• [DIRECTIONS]:
After locating the line that holds "(313, 77) = (333, 108): purple", transcribe it and each following line to the end of the records, changing nothing and adding nothing.
-------- RECORDS FOR THIS TASK --------
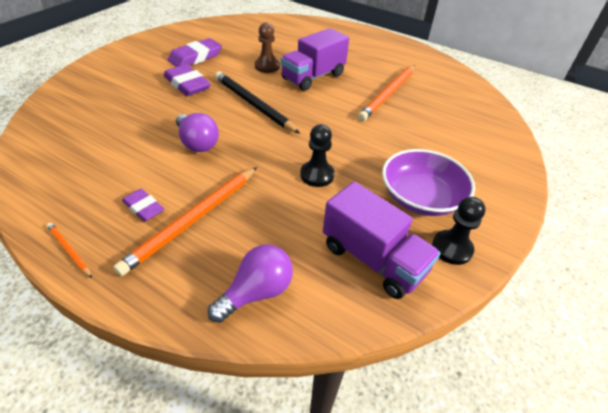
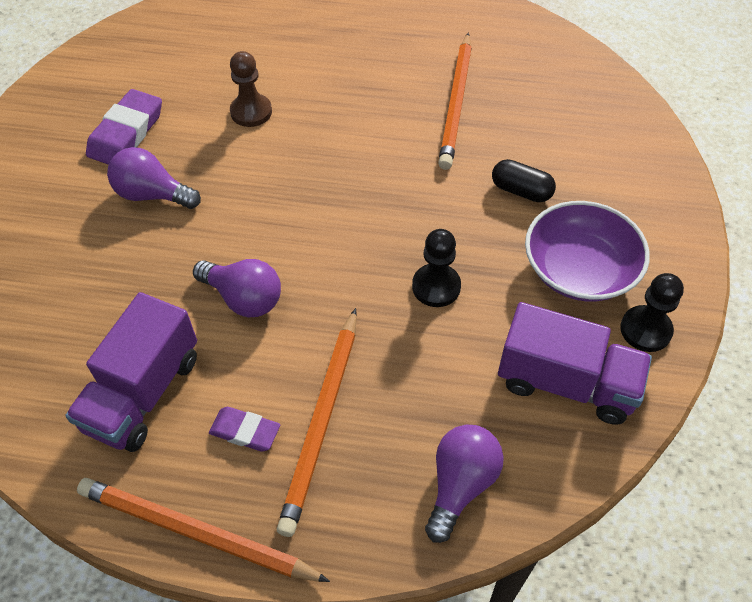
camera: 20 degrees left, 10 degrees up
(69, 250) = (196, 533): orange pencil -> orange pencil, size x2.14
(187, 84) = (152, 194): purple eraser -> purple light bulb
(253, 104) = (277, 196): black pencil -> none
(313, 77) = (333, 108): purple truck -> purple truck (143, 393)
(404, 145) = (521, 191): none -> black capsule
--------
• [WORKED SOLUTION]:
(313, 77) = (333, 108): purple truck -> purple truck (143, 393)
(404, 145) = (521, 191): none -> black capsule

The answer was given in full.